» SOURCE MATERIAL:

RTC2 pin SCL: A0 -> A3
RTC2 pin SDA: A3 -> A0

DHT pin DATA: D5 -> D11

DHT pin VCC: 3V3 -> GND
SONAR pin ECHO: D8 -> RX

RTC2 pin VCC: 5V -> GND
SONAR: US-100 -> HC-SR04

* * *

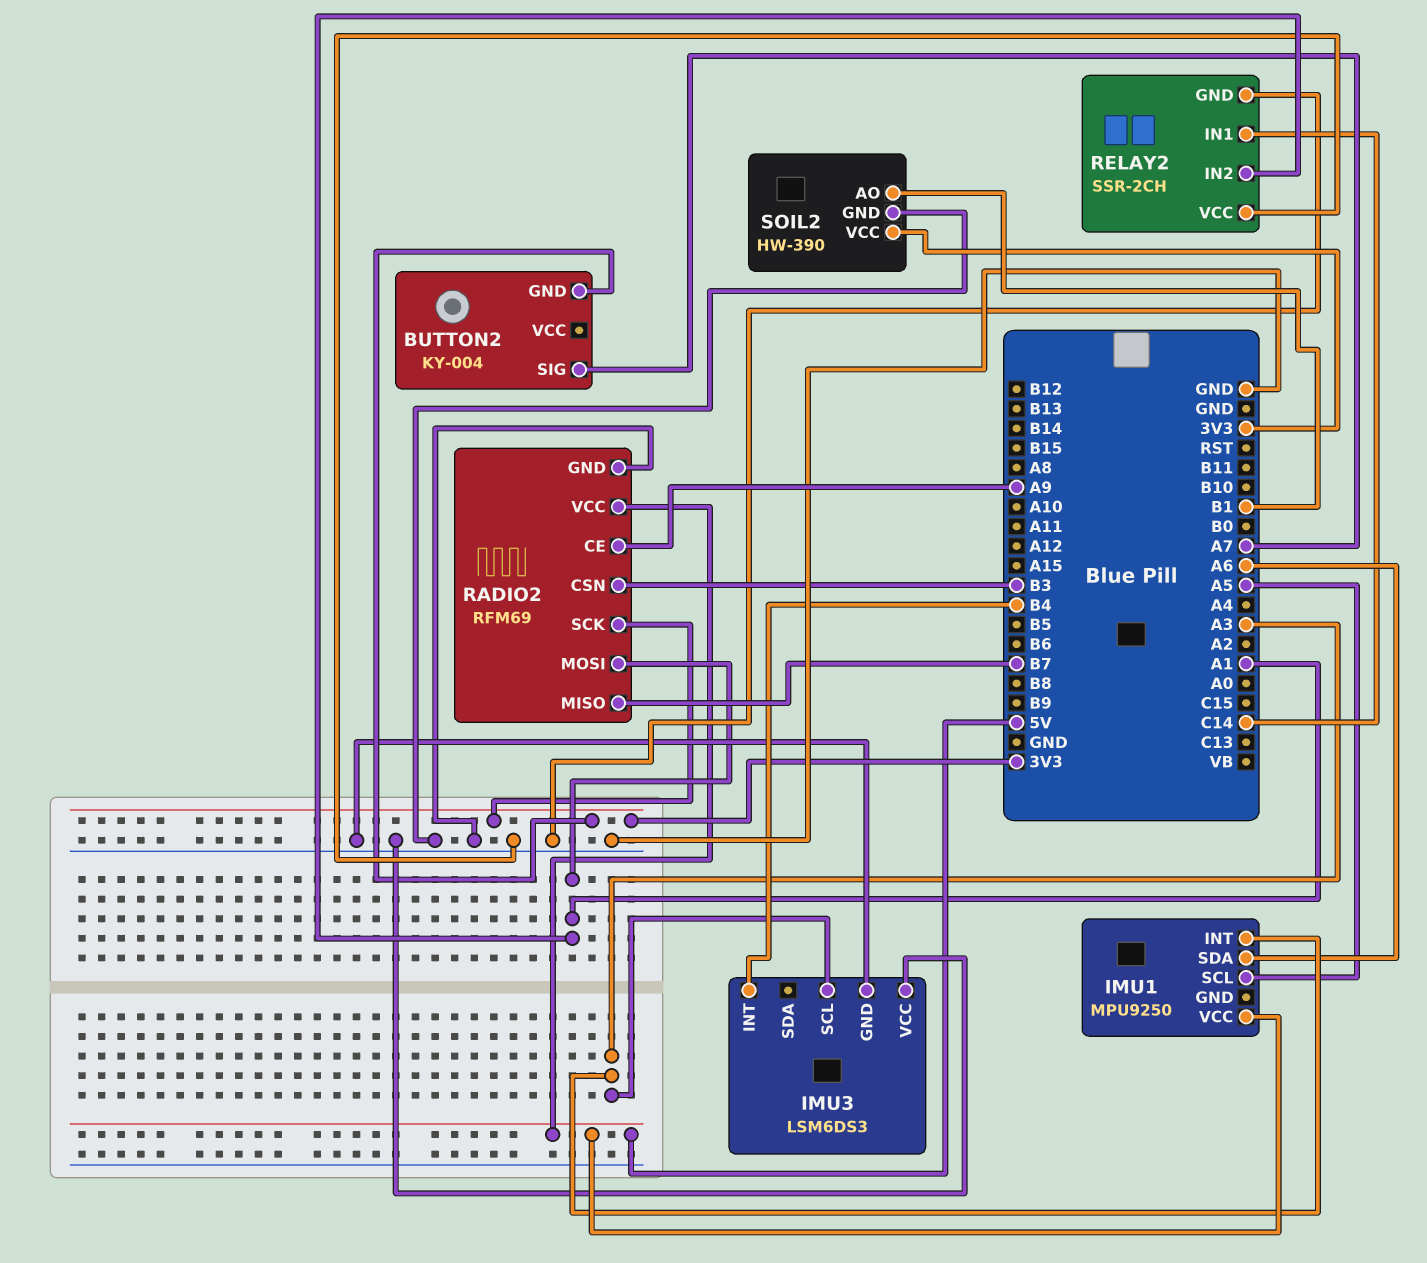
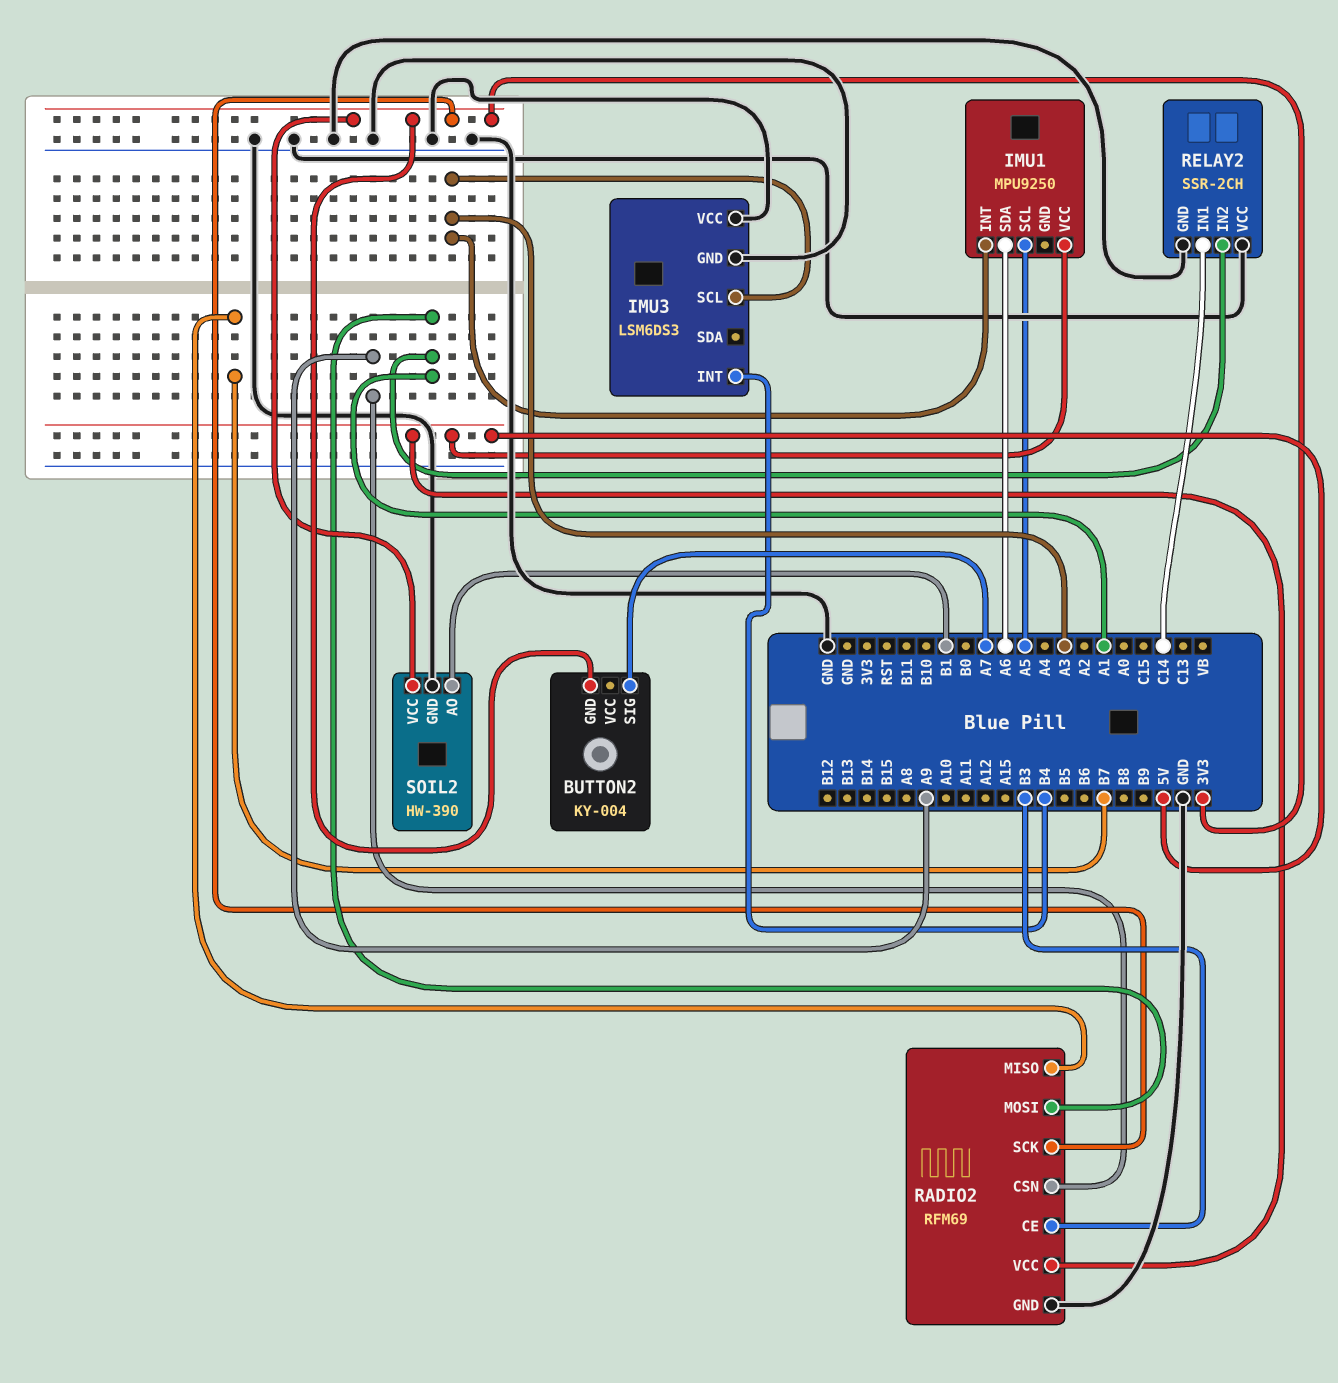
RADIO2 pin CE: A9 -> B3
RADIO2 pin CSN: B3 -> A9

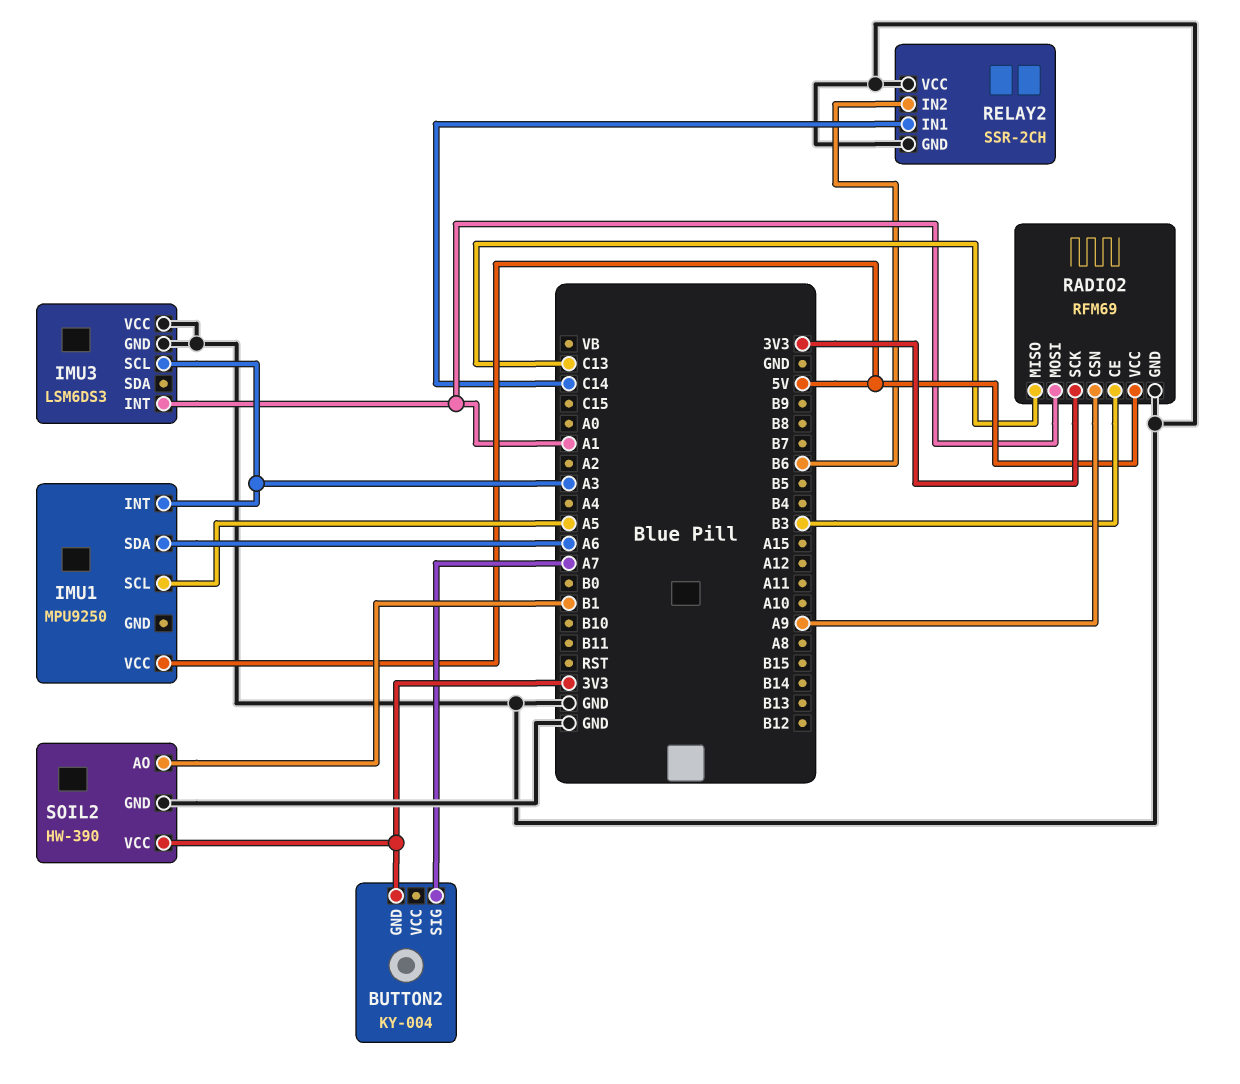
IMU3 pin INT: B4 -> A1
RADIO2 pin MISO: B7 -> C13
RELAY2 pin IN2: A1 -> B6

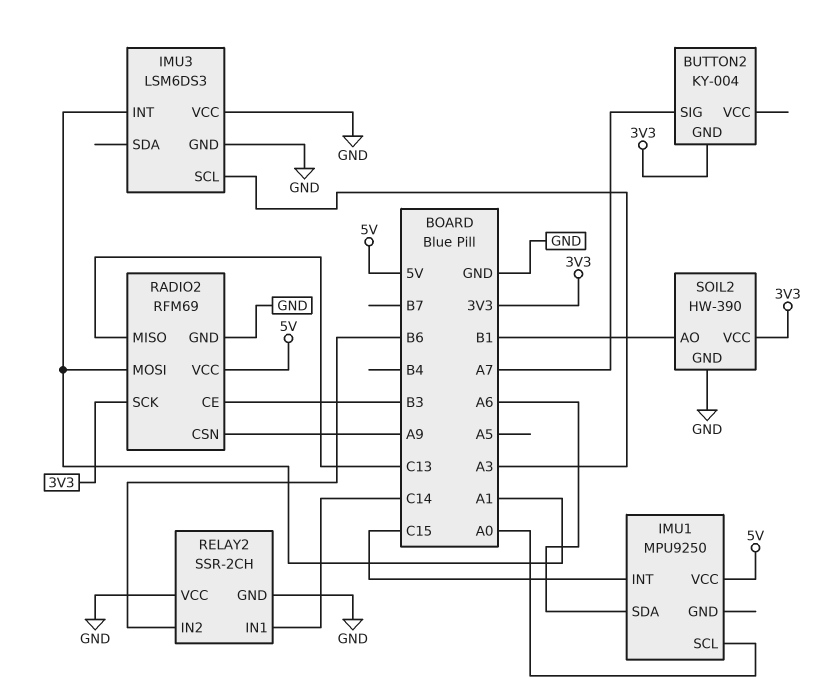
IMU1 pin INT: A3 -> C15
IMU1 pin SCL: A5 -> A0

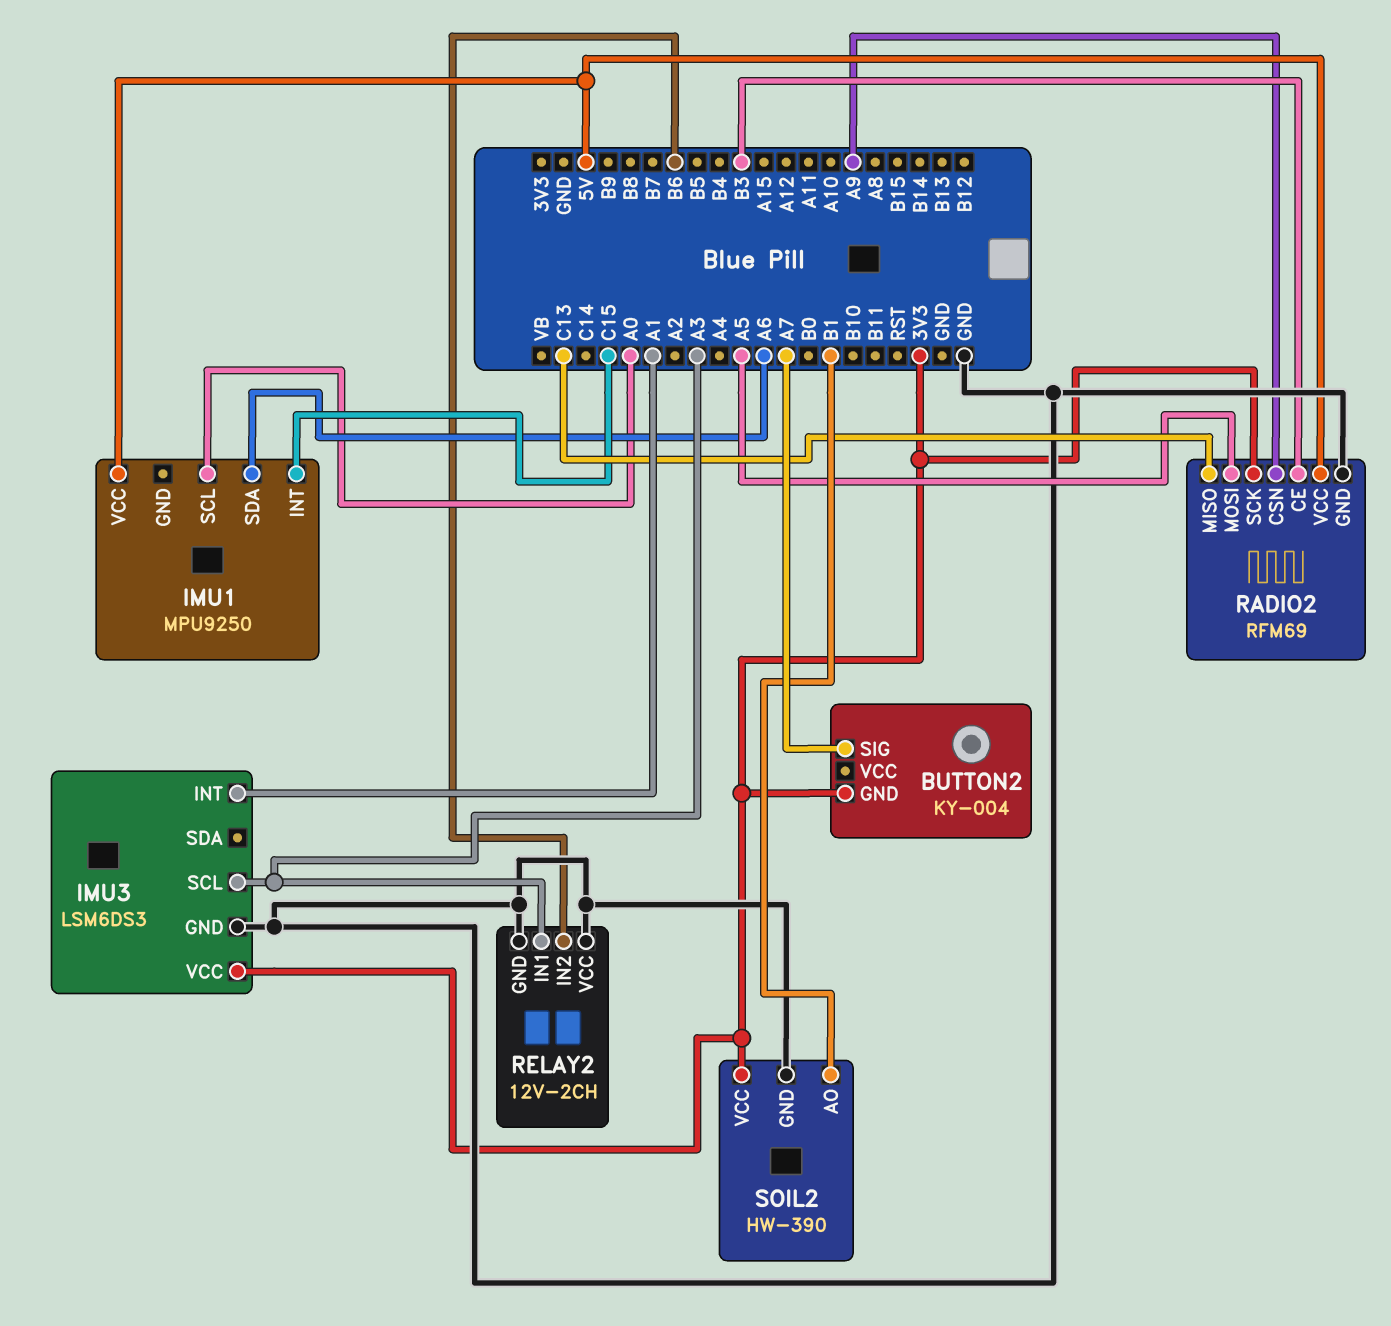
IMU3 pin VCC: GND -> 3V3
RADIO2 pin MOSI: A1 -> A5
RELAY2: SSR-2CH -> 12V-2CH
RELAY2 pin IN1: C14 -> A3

--

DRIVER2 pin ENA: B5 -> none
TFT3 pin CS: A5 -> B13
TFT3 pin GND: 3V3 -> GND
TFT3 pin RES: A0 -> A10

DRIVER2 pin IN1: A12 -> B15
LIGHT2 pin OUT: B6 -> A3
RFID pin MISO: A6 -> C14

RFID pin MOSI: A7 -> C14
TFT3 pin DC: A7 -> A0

» ABOUT THIS EXERCISE:
Print, exactly and with no pictures, the lines of the listing above starting at the one that has "RELAY2 pin IN2: A1 -> B6" and ending at the one that has "RELAY2 pin IN1: C14 -> A3", both included.

» ANSWER FOR THE TASK:
RELAY2 pin IN2: A1 -> B6

IMU1 pin INT: A3 -> C15
IMU1 pin SCL: A5 -> A0

IMU3 pin VCC: GND -> 3V3
RADIO2 pin MOSI: A1 -> A5
RELAY2: SSR-2CH -> 12V-2CH
RELAY2 pin IN1: C14 -> A3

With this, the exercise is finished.